• [What the task requires] Below are records; extract exactly the lines from the one with "D201: diode 1N914" through the final line, including both, but drop the pictures.

───── Dataset records

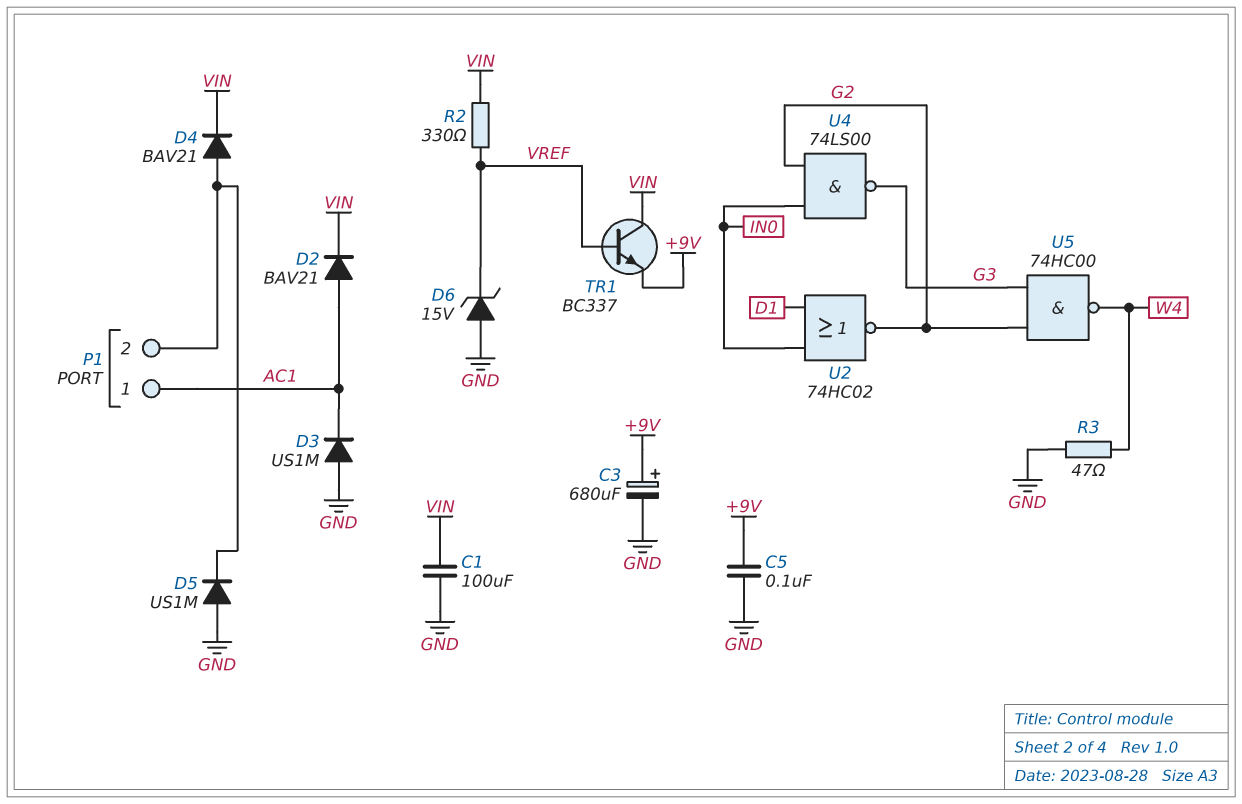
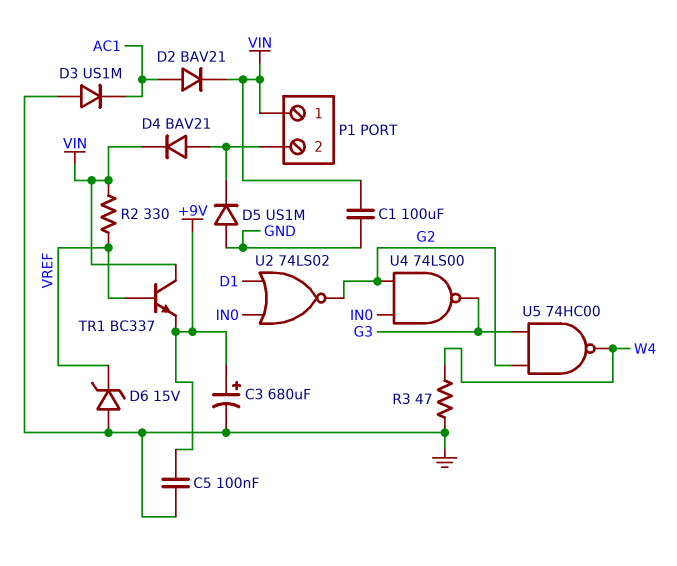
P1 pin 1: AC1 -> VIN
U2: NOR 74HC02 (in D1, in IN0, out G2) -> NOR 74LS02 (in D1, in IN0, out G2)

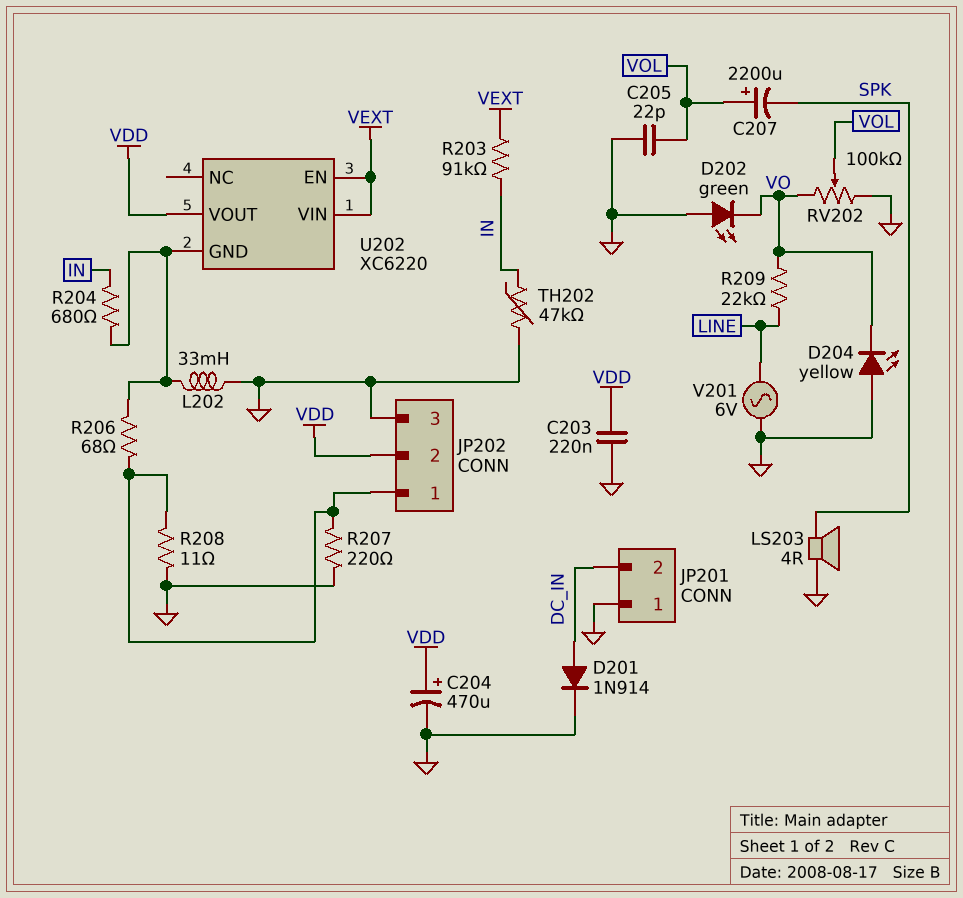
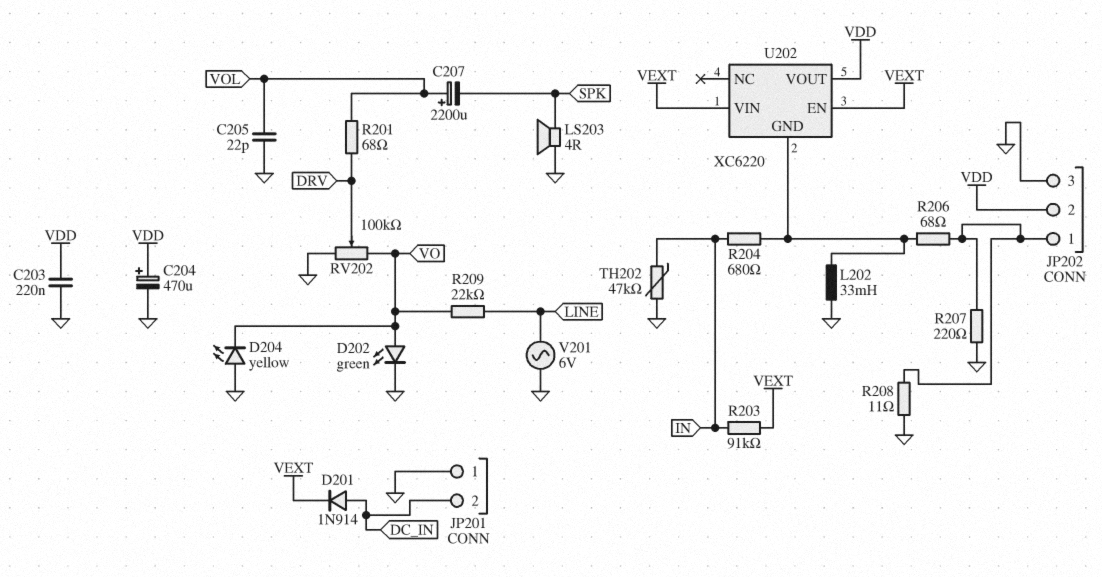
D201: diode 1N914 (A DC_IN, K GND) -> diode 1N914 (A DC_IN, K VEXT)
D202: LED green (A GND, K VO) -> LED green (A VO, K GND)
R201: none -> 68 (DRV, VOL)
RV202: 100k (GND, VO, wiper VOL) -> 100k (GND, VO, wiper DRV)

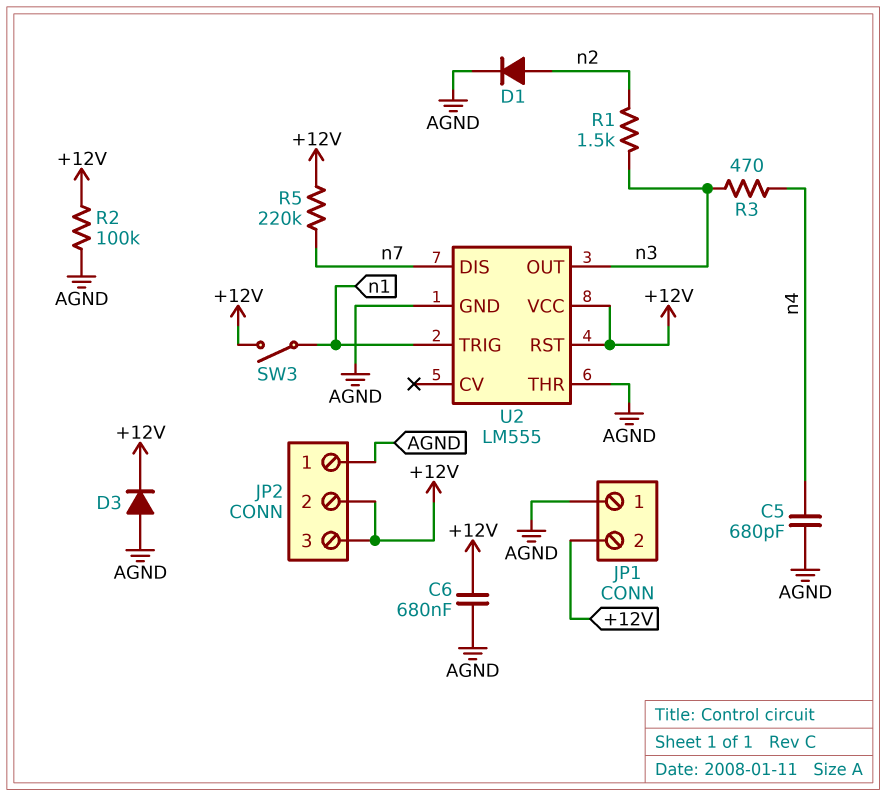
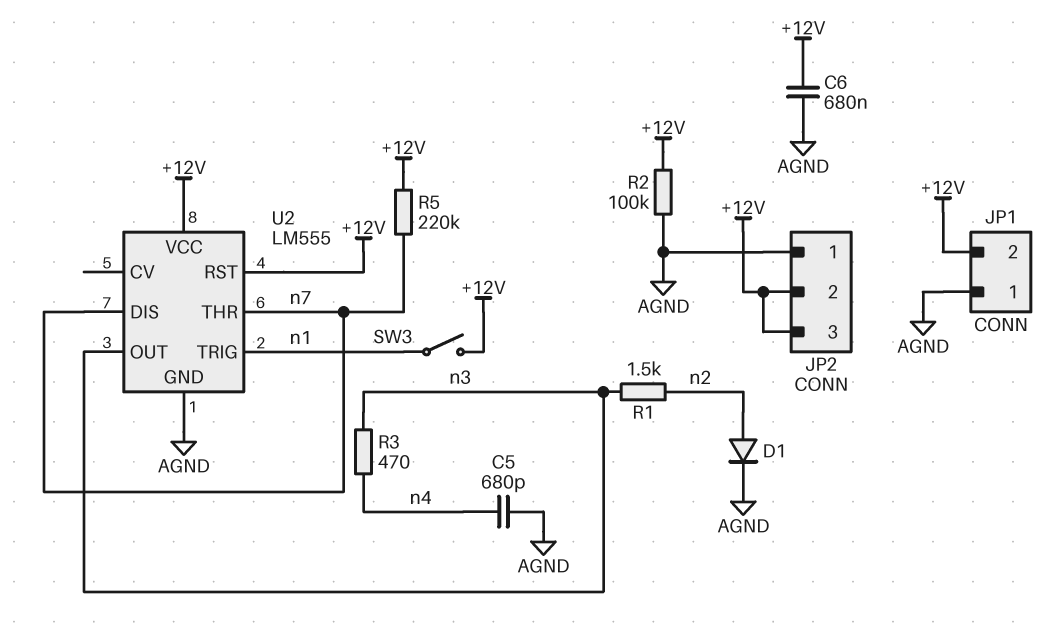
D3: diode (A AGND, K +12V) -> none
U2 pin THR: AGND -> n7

──────────

• [Response below]
D201: diode 1N914 (A DC_IN, K GND) -> diode 1N914 (A DC_IN, K VEXT)
D202: LED green (A GND, K VO) -> LED green (A VO, K GND)
R201: none -> 68 (DRV, VOL)
RV202: 100k (GND, VO, wiper VOL) -> 100k (GND, VO, wiper DRV)

D3: diode (A AGND, K +12V) -> none
U2 pin THR: AGND -> n7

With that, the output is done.